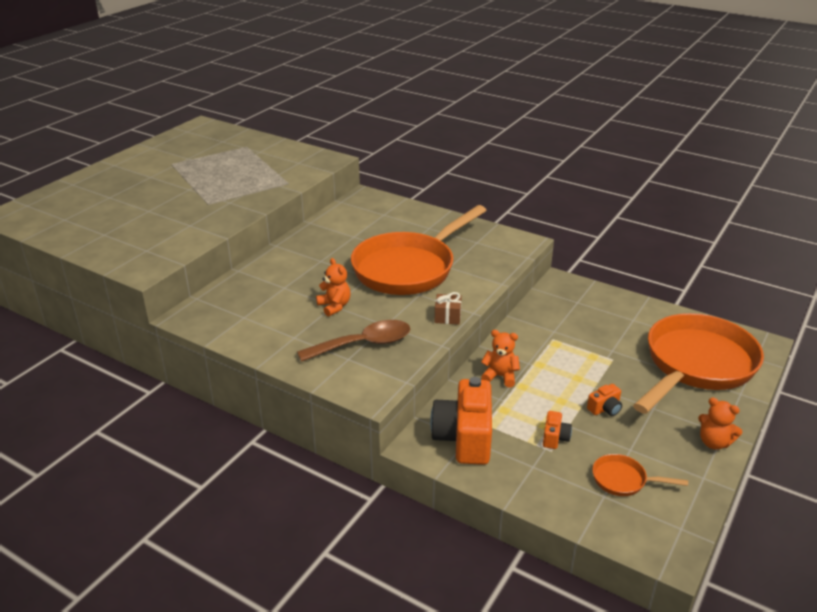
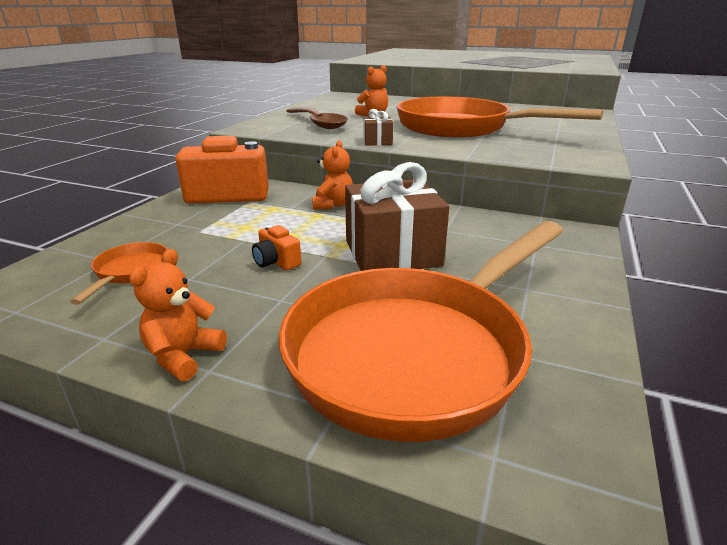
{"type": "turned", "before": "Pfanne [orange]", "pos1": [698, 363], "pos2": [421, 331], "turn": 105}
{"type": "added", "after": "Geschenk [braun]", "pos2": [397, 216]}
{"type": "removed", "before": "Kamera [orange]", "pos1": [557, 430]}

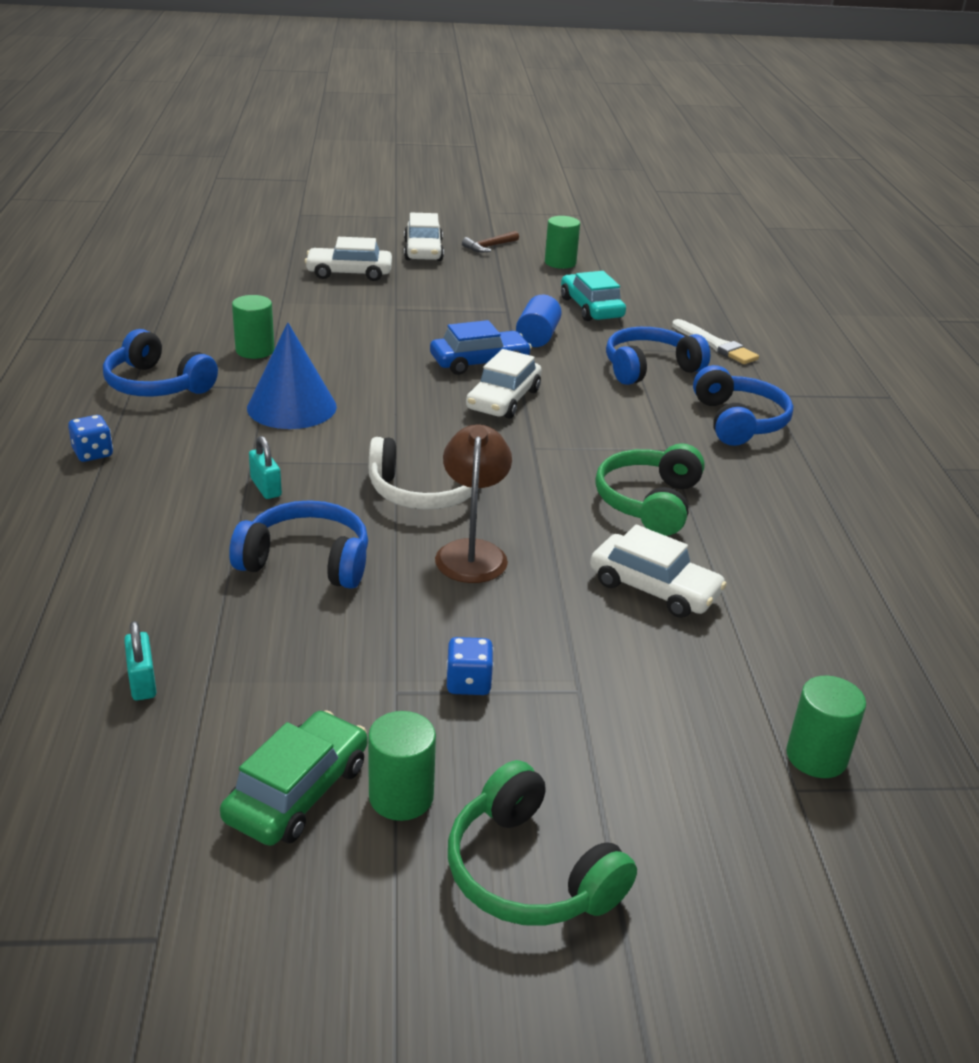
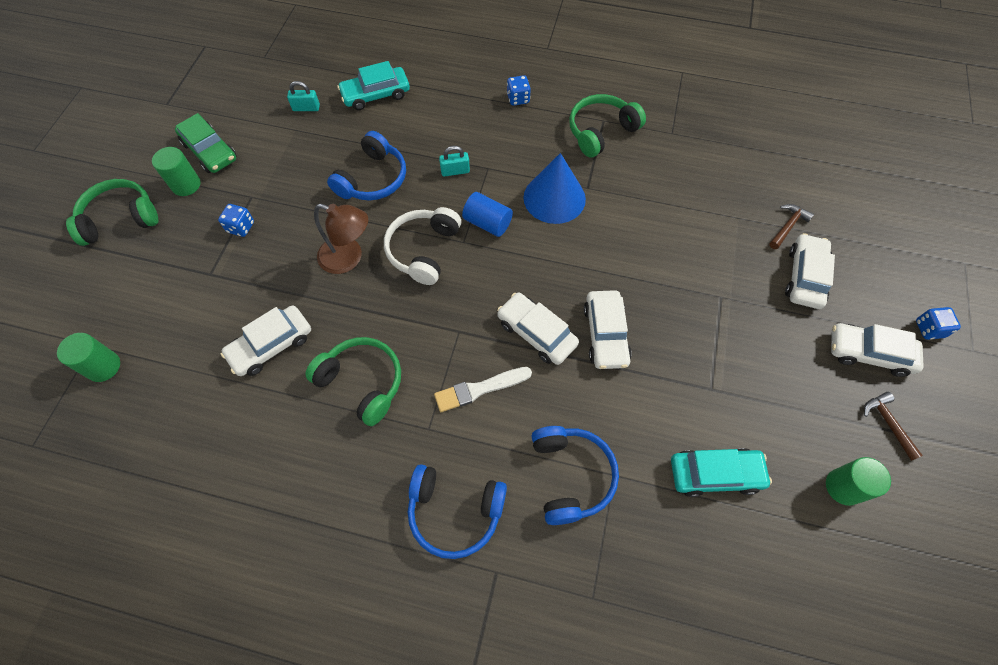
{"type": "added", "after": "Auto [türkis]", "pos2": [373, 85]}
{"type": "moved", "before": "Pinsel [weiß]", "pos1": [715, 341], "pos2": [483, 389]}
{"type": "moved", "before": "Vollzylinder [blau]", "pos1": [539, 321], "pos2": [487, 214]}
{"type": "recoloured", "before": "Kopfhörer [blau]", "after": "Kopfhörer [grün]", "pos1": [160, 363], "pos2": [607, 126]}
{"type": "recoloured", "before": "Auto [blau]", "after": "Auto [weiß]", "pos1": [481, 347], "pos2": [608, 329]}
{"type": "added", "after": "Hammer [braun]", "pos2": [791, 226]}
{"type": "added", "after": "Spielwürfel [blau]", "pos2": [938, 323]}
{"type": "removed", "before": "Vollzylinder [grün]", "pos1": [253, 327]}

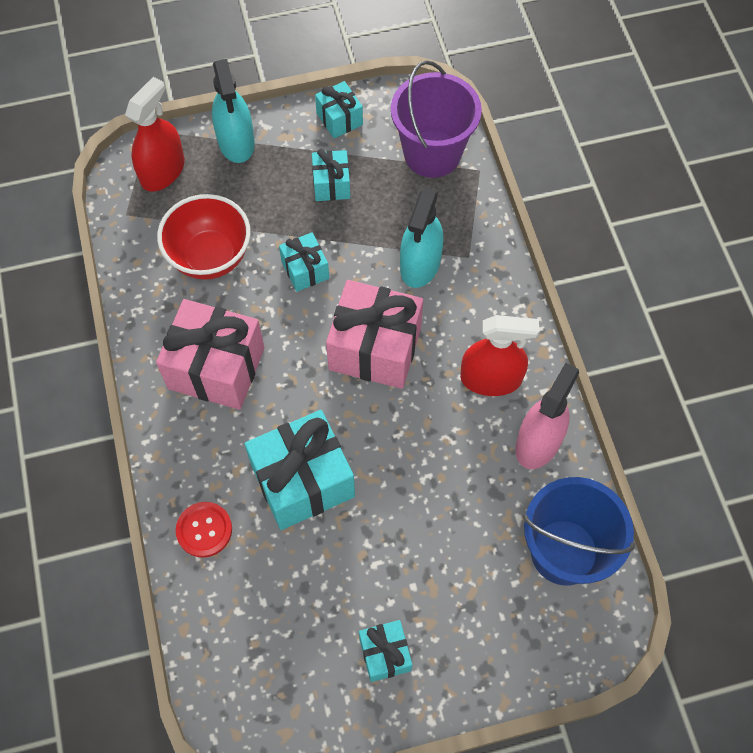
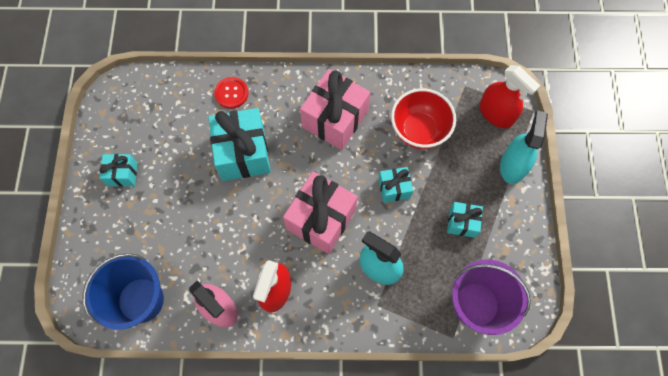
{"type": "turned", "before": "Sprühflasche [türkis]", "pos1": [233, 111], "pos2": [524, 147], "turn": 105}
{"type": "removed", "before": "Geschenk [türkis]", "pos1": [339, 109]}

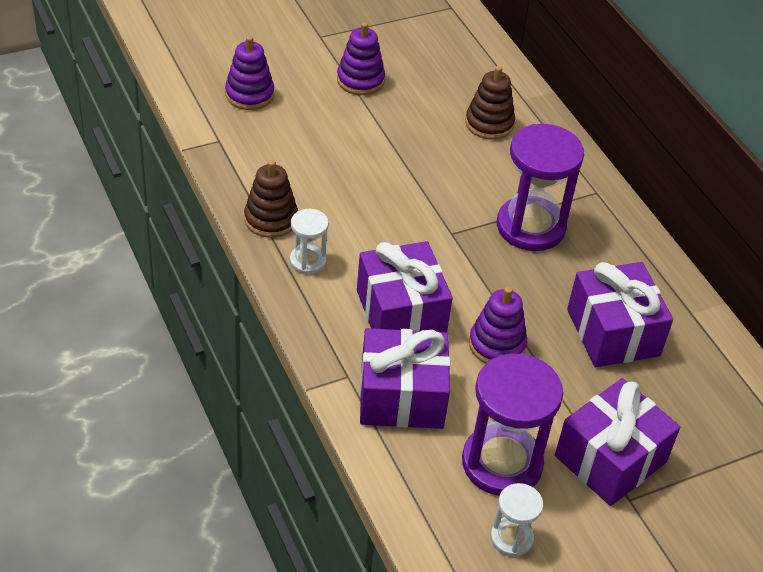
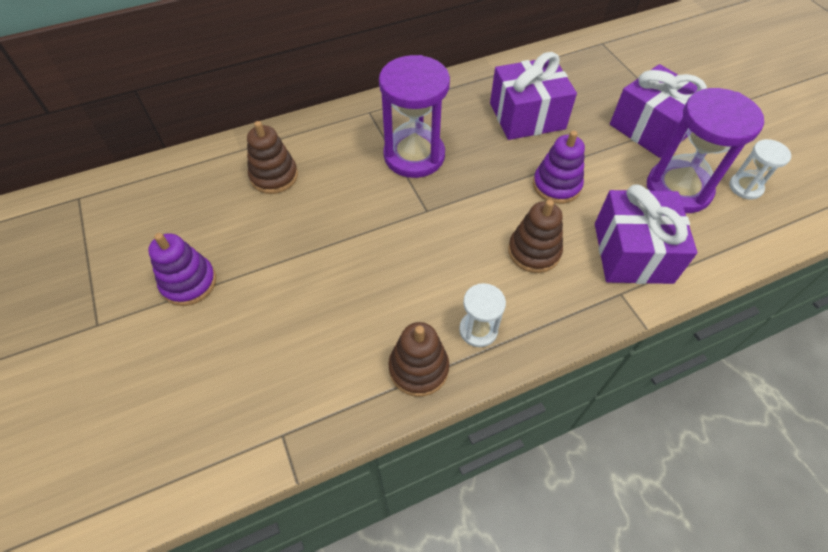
{"type": "replaced", "before": "Geschenk [lila]", "after": "Stapelspielzeug [braun]", "pos1": [405, 286], "pos2": [535, 236]}
{"type": "removed", "before": "Stapelspielzeug [lila]", "pos1": [249, 73]}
● ● ●
- Exercise -
All of the entries above need to be transcribed exactly, except for the pictures.

- Solved problem -
{"type": "turned", "before": "Pfanne [orange]", "pos1": [698, 363], "pos2": [421, 331], "turn": 105}
{"type": "added", "after": "Geschenk [braun]", "pos2": [397, 216]}
{"type": "removed", "before": "Kamera [orange]", "pos1": [557, 430]}

{"type": "added", "after": "Auto [türkis]", "pos2": [373, 85]}
{"type": "moved", "before": "Pinsel [weiß]", "pos1": [715, 341], "pos2": [483, 389]}
{"type": "moved", "before": "Vollzylinder [blau]", "pos1": [539, 321], "pos2": [487, 214]}
{"type": "recoloured", "before": "Kopfhörer [blau]", "after": "Kopfhörer [grün]", "pos1": [160, 363], "pos2": [607, 126]}
{"type": "recoloured", "before": "Auto [blau]", "after": "Auto [weiß]", "pos1": [481, 347], "pos2": [608, 329]}
{"type": "added", "after": "Hammer [braun]", "pos2": [791, 226]}
{"type": "added", "after": "Spielwürfel [blau]", "pos2": [938, 323]}
{"type": "removed", "before": "Vollzylinder [grün]", "pos1": [253, 327]}

{"type": "turned", "before": "Sprühflasche [türkis]", "pos1": [233, 111], "pos2": [524, 147], "turn": 105}
{"type": "removed", "before": "Geschenk [türkis]", "pos1": [339, 109]}

{"type": "replaced", "before": "Geschenk [lila]", "after": "Stapelspielzeug [braun]", "pos1": [405, 286], "pos2": [535, 236]}
{"type": "removed", "before": "Stapelspielzeug [lila]", "pos1": [249, 73]}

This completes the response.